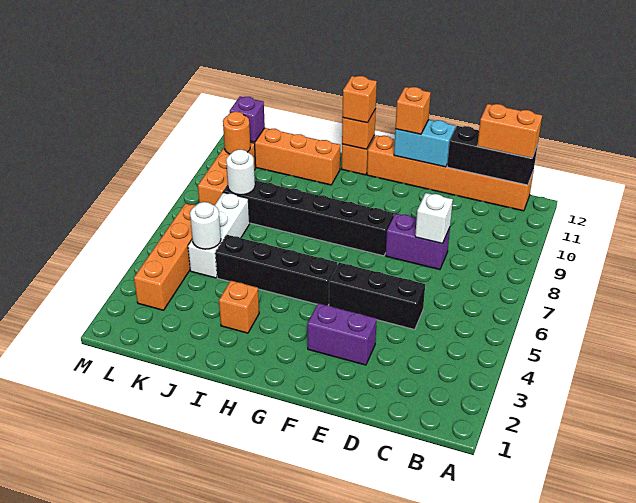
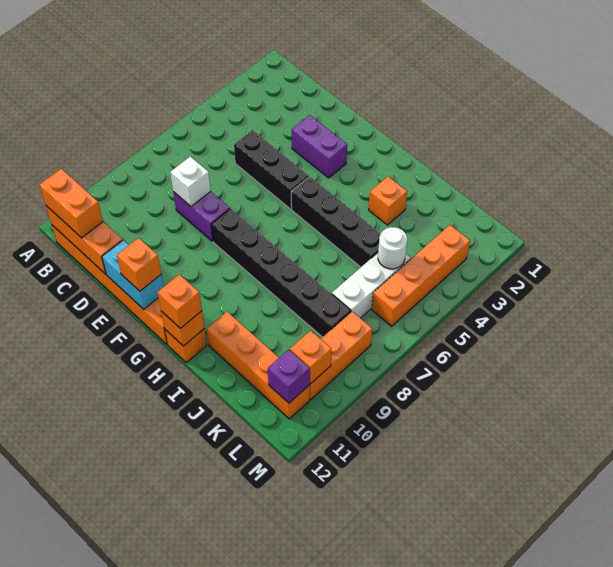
black brick B12:D12 level 2 -> orange brick B12:D12 level 2
white round brick K8 level 2 -> none
orange round brick L10 level 2 -> orange brick L10 level 2

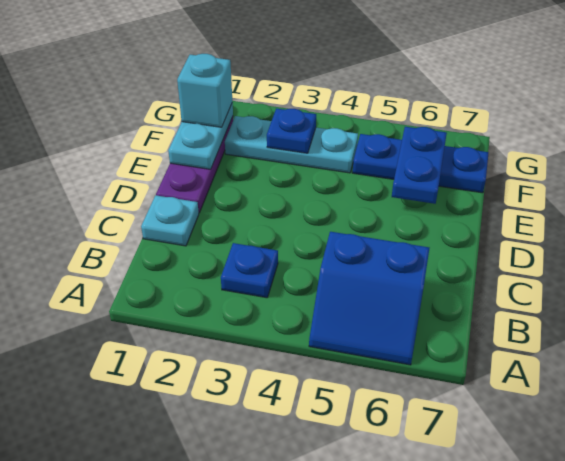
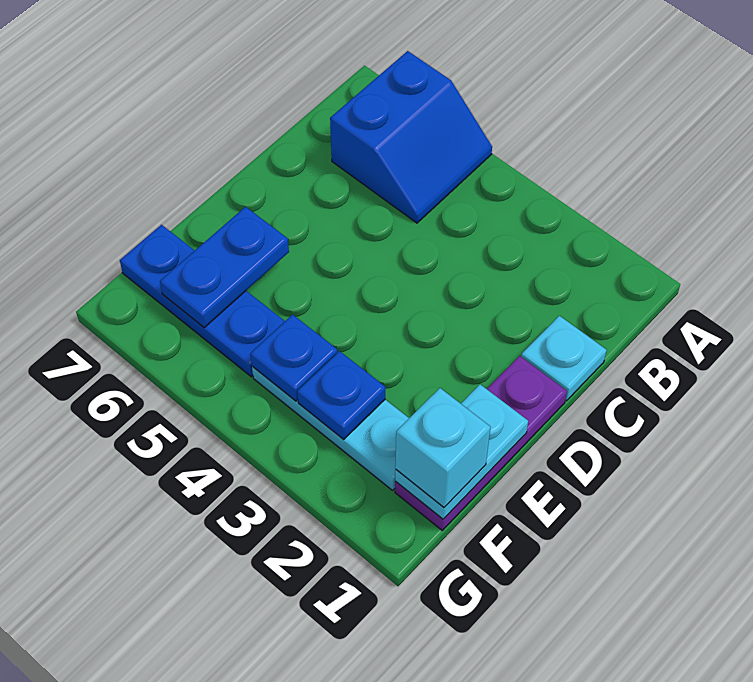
blue slope A5:B6 level 1 top B -> blue slope A5:B6 level 1 top 6
blue plate B3 level 1 -> blue plate F4 level 2

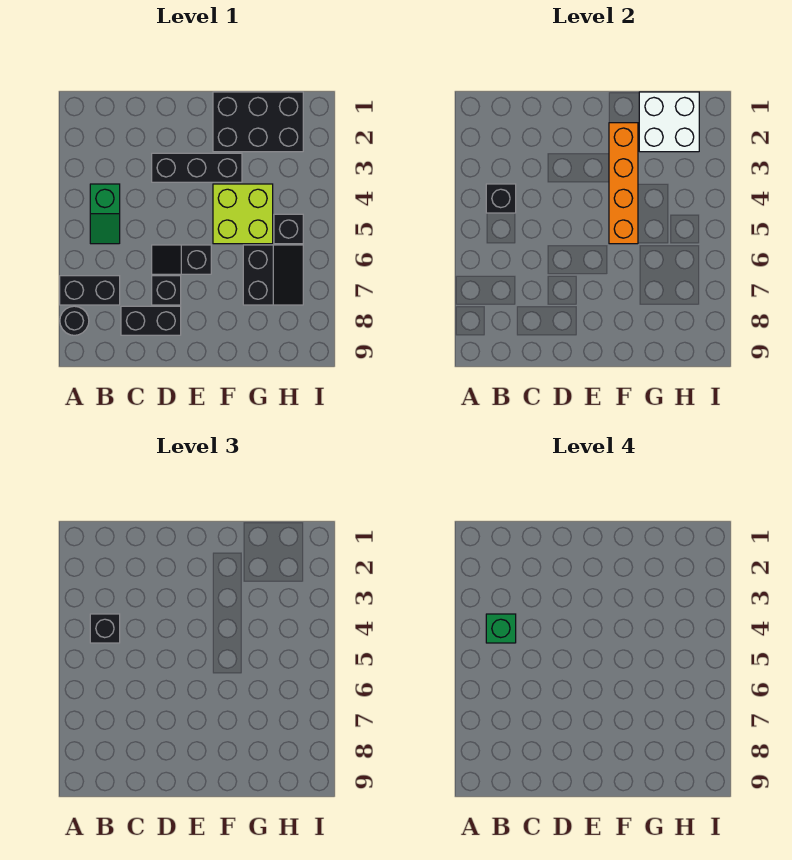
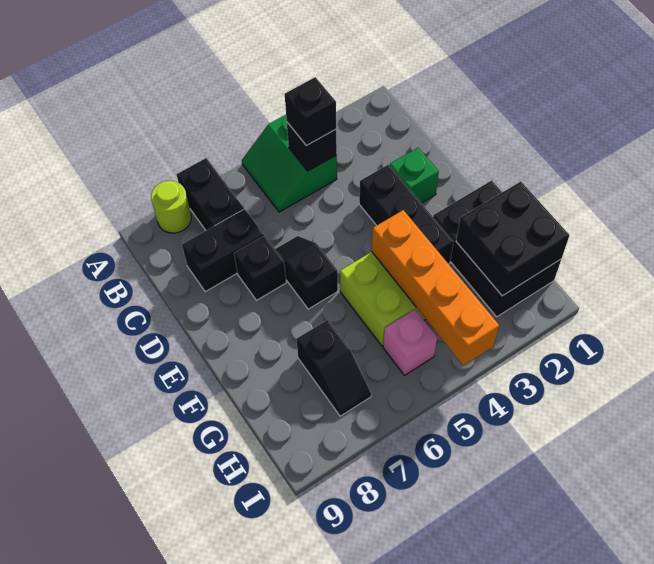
black round brick A8 level 1 -> lime round brick A8 level 1
green slope B4:B5 level 1 top 4 -> green slope A4:B5 level 1 top 4
green brick B4 level 4 -> green brick D2 level 1
black brick C8:D8 level 1 -> black brick C7:C8 level 1
orange brick F2:F5 level 2 -> orange brick F4:I4 level 2
white brick G1:H2 level 2 -> black brick G1:H2 level 2
black slope G6:H7 level 1 top G -> black slope G7:H7 level 1 top G
black brick H5 level 1 -> pink brick H5 level 1

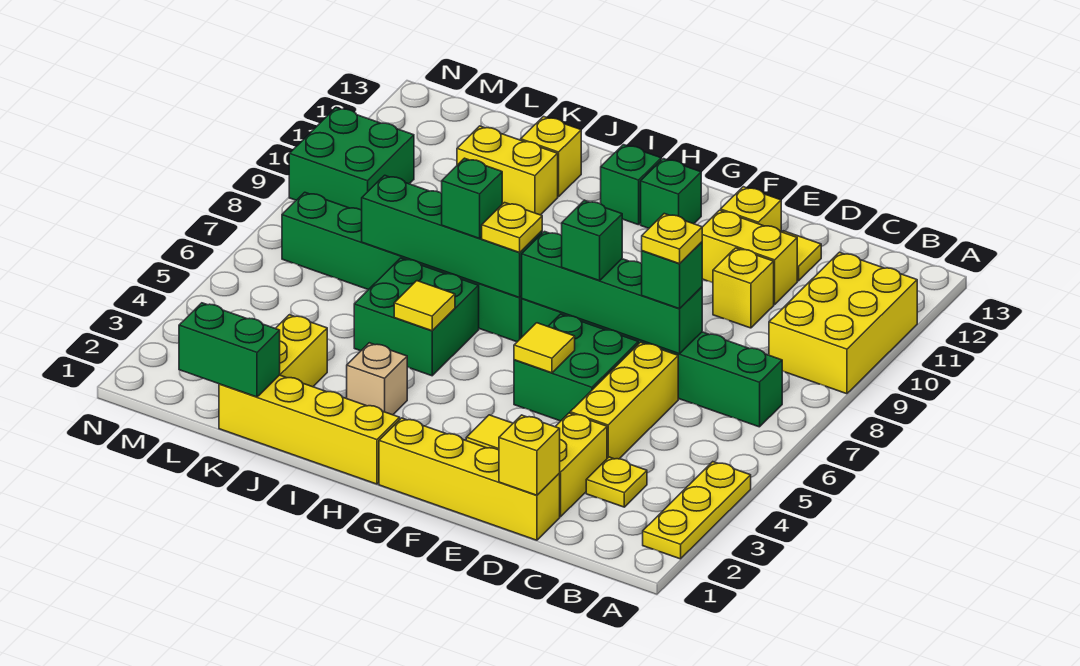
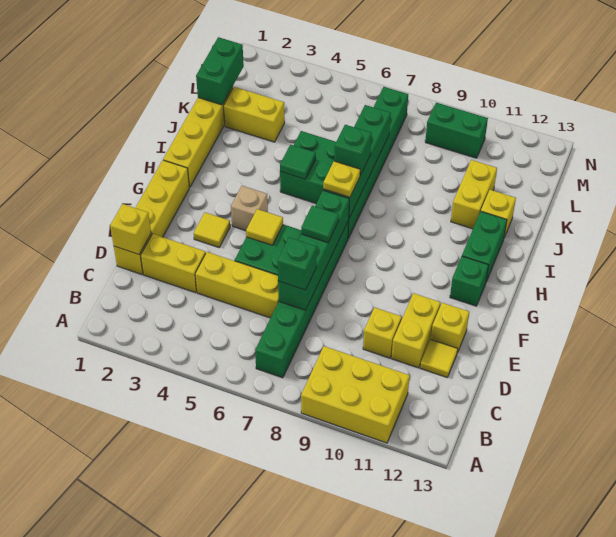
yellow plate A2:A4 level 1 -> none
yellow plate C3 level 1 -> none
yellow plate D7 level 4 -> none
green brick F7 level 3 -> green tile F7 level 3
green brick H12 level 1 -> green brick H12:I12 level 1
tan brick I3 level 1 -> tan brick G4 level 1
yellow tile I5 level 2 -> green tile I5 level 2
green brick M9:N10 level 1 -> green brick M9:M10 level 1

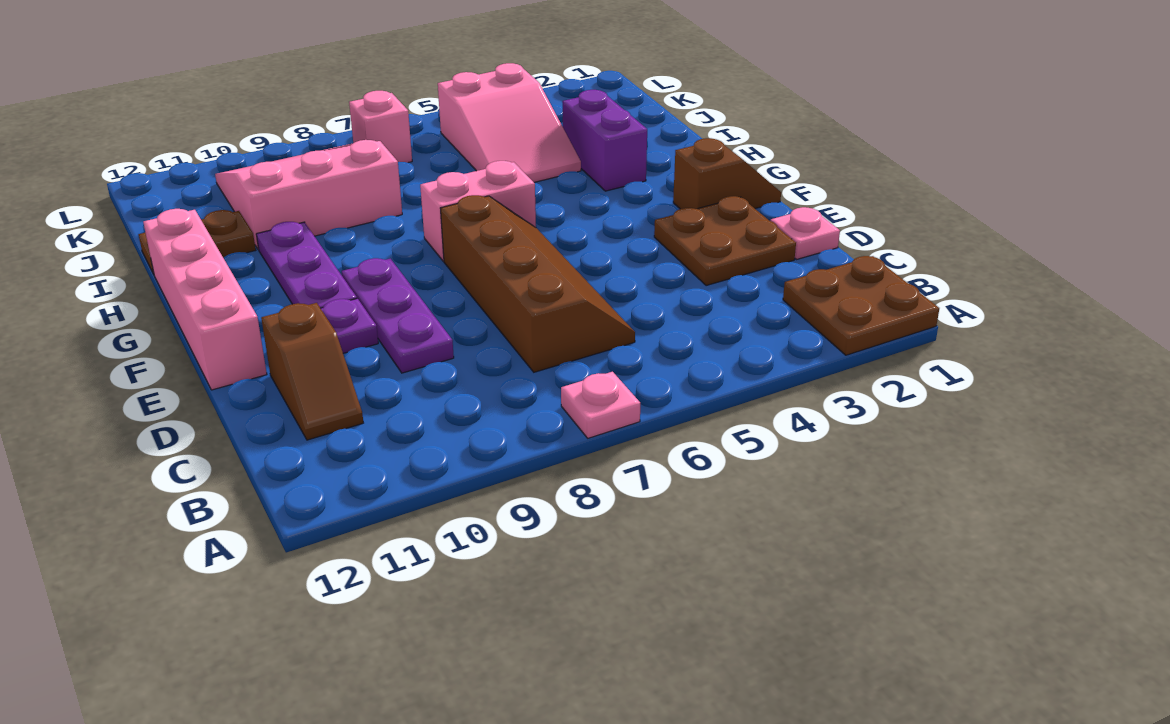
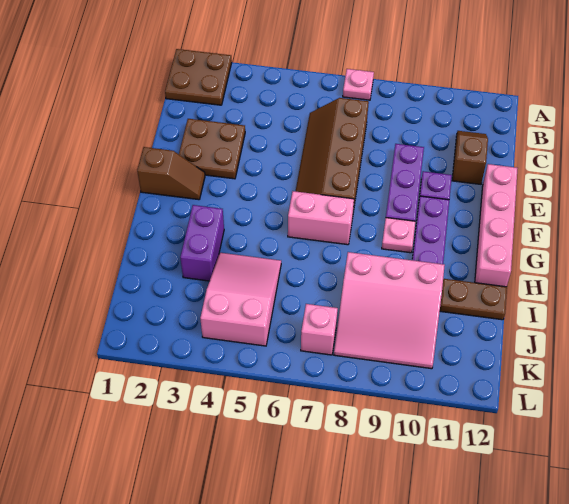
pink plate D1 level 1 -> pink plate G9 level 1
brown slope F1:F2 level 1 top 2 -> brown slope F1:F2 level 1 top 1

=-=-=

Only the number of lines in the data that hold "plate" should be stated.

- Answer to the exercise -
5